**REQUIRED WORK:** Reproduce exactly the entries from the "V1: AC 2V (DGND, IN)" line to the end. Skip all pictures.

**PROVIDED RECORDS:**
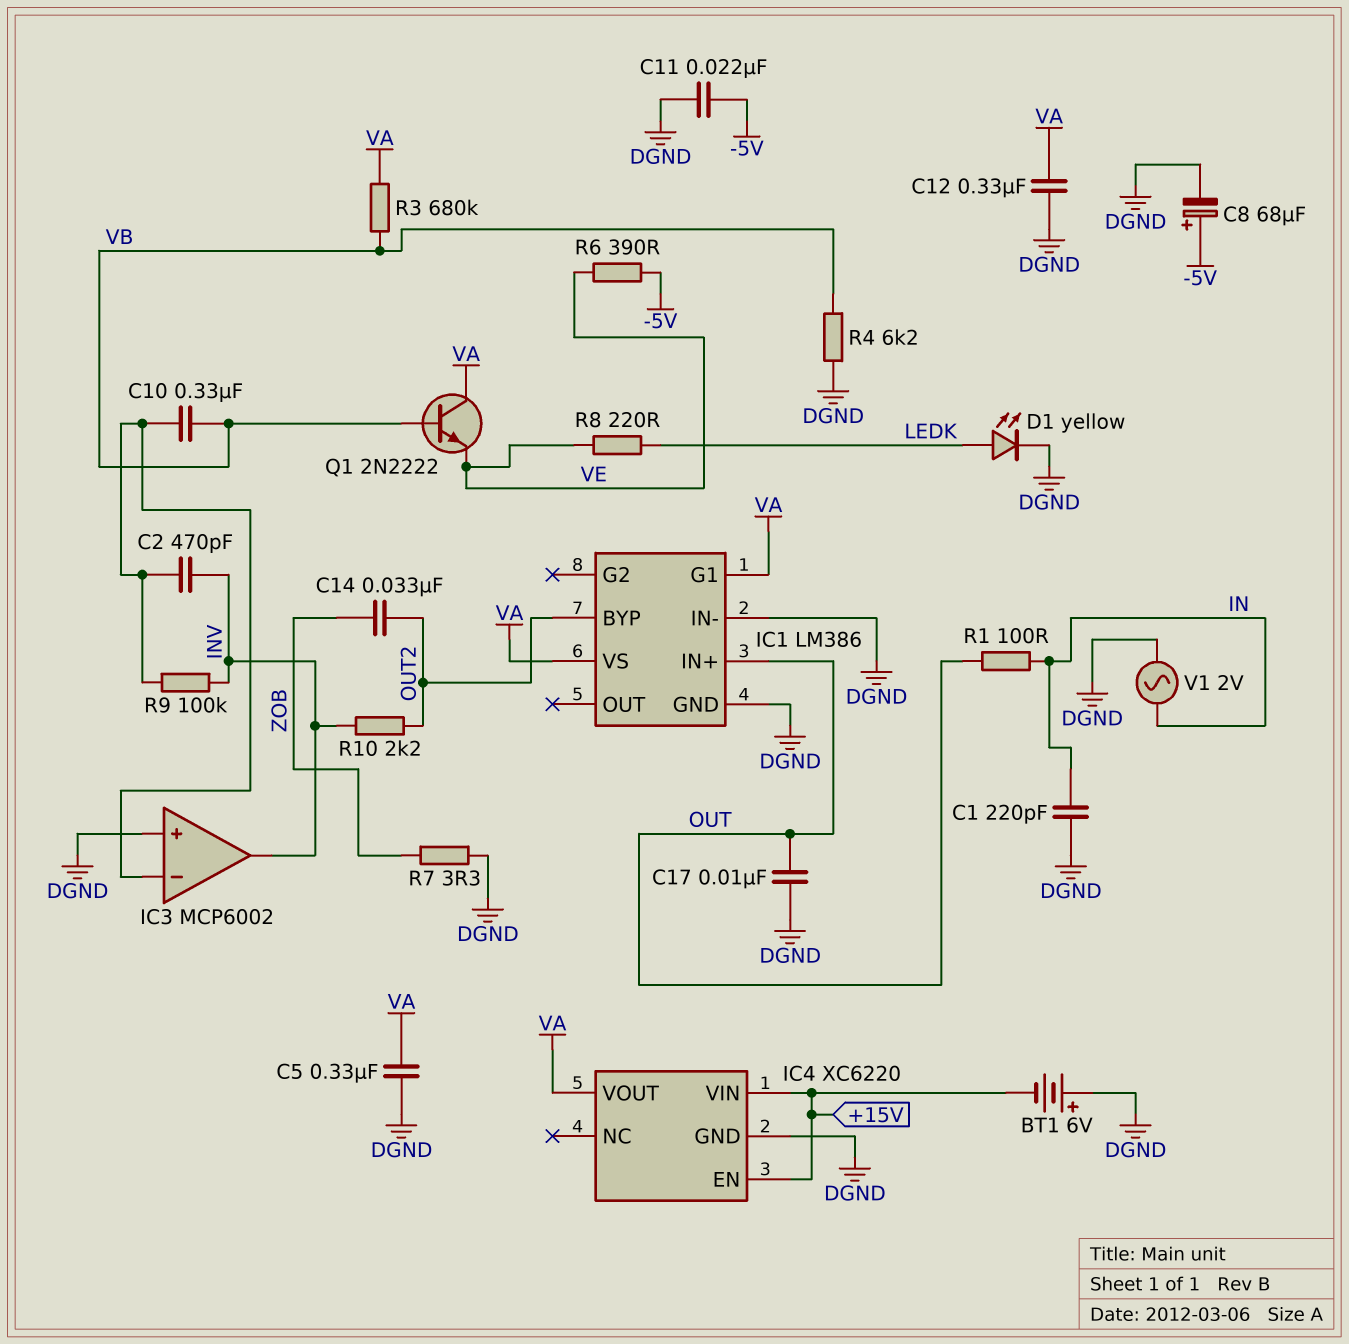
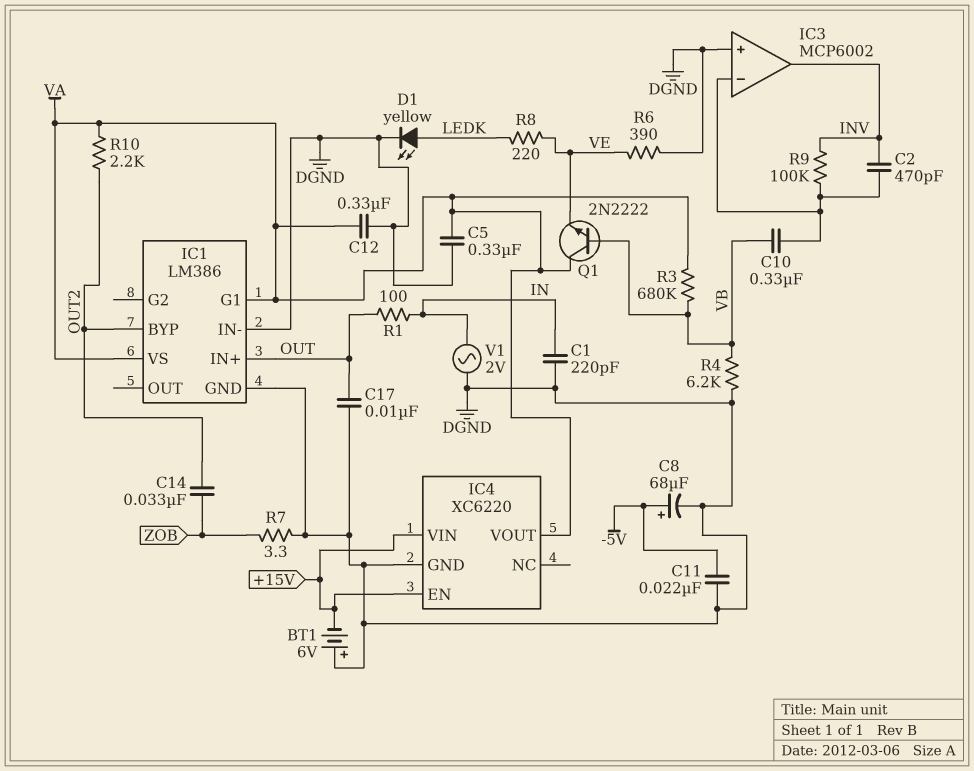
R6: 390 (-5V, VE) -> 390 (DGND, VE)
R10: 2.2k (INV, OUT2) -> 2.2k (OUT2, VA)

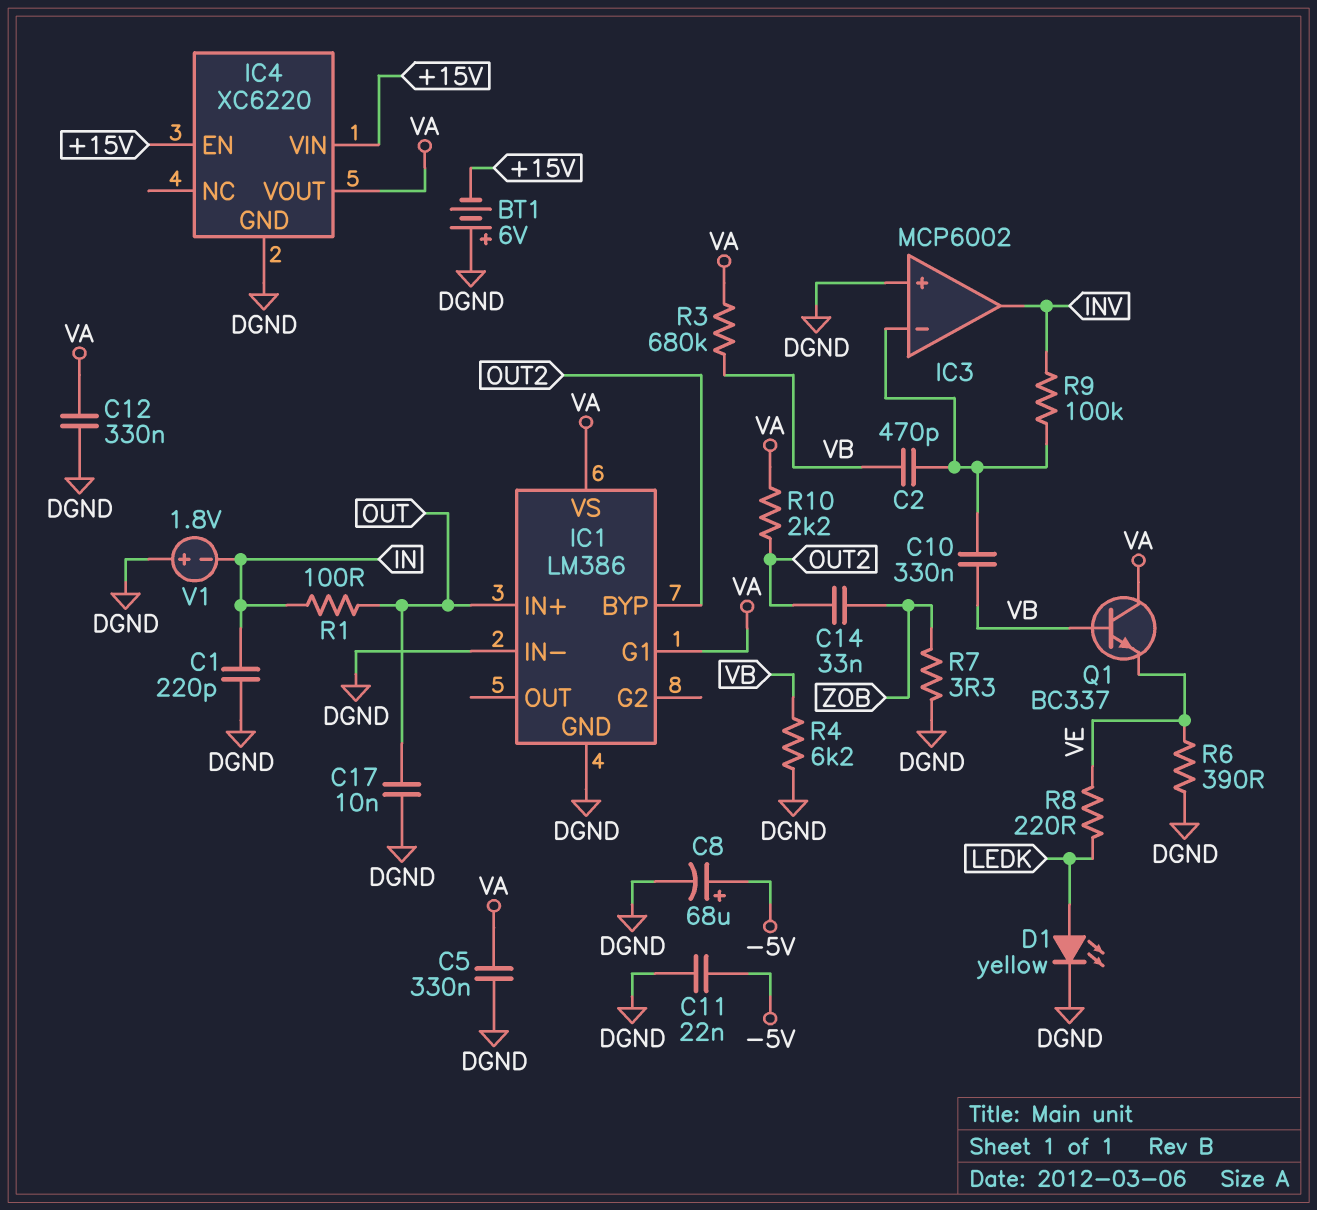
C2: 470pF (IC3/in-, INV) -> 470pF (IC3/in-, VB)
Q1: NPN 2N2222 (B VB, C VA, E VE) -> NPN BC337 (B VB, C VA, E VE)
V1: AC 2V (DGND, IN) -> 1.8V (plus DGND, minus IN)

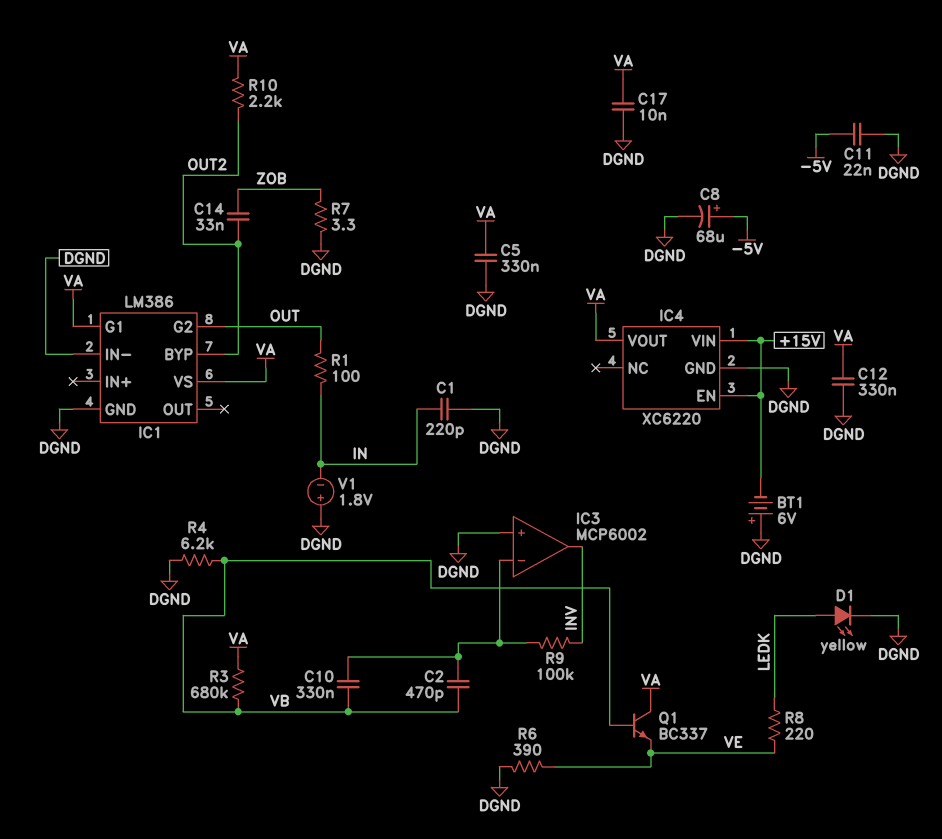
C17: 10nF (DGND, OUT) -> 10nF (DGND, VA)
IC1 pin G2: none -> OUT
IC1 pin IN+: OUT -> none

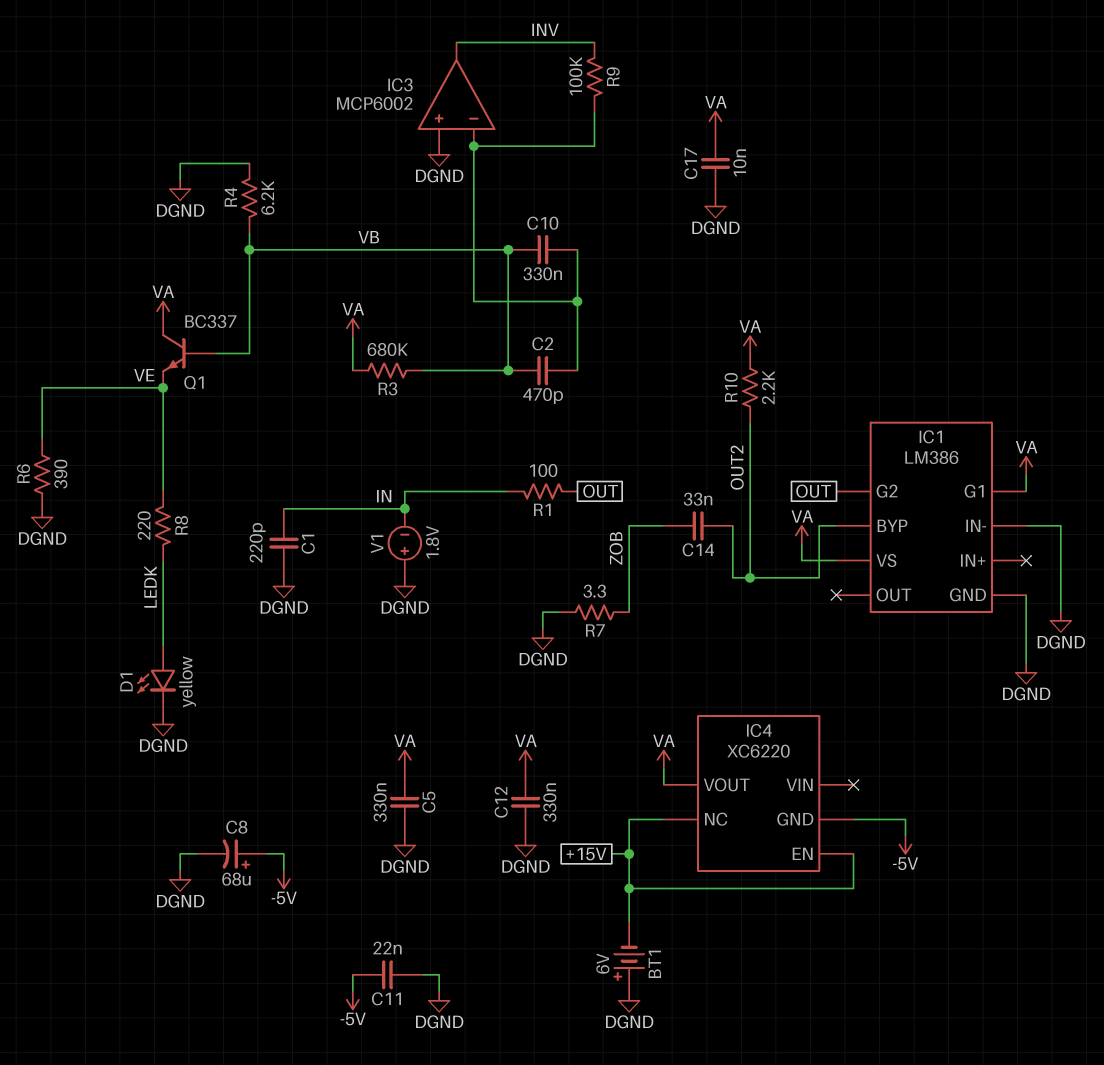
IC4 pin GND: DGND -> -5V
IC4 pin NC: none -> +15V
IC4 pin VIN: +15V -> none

**TASK OUTPUT:**
V1: AC 2V (DGND, IN) -> 1.8V (plus DGND, minus IN)

C17: 10nF (DGND, OUT) -> 10nF (DGND, VA)
IC1 pin G2: none -> OUT
IC1 pin IN+: OUT -> none

IC4 pin GND: DGND -> -5V
IC4 pin NC: none -> +15V
IC4 pin VIN: +15V -> none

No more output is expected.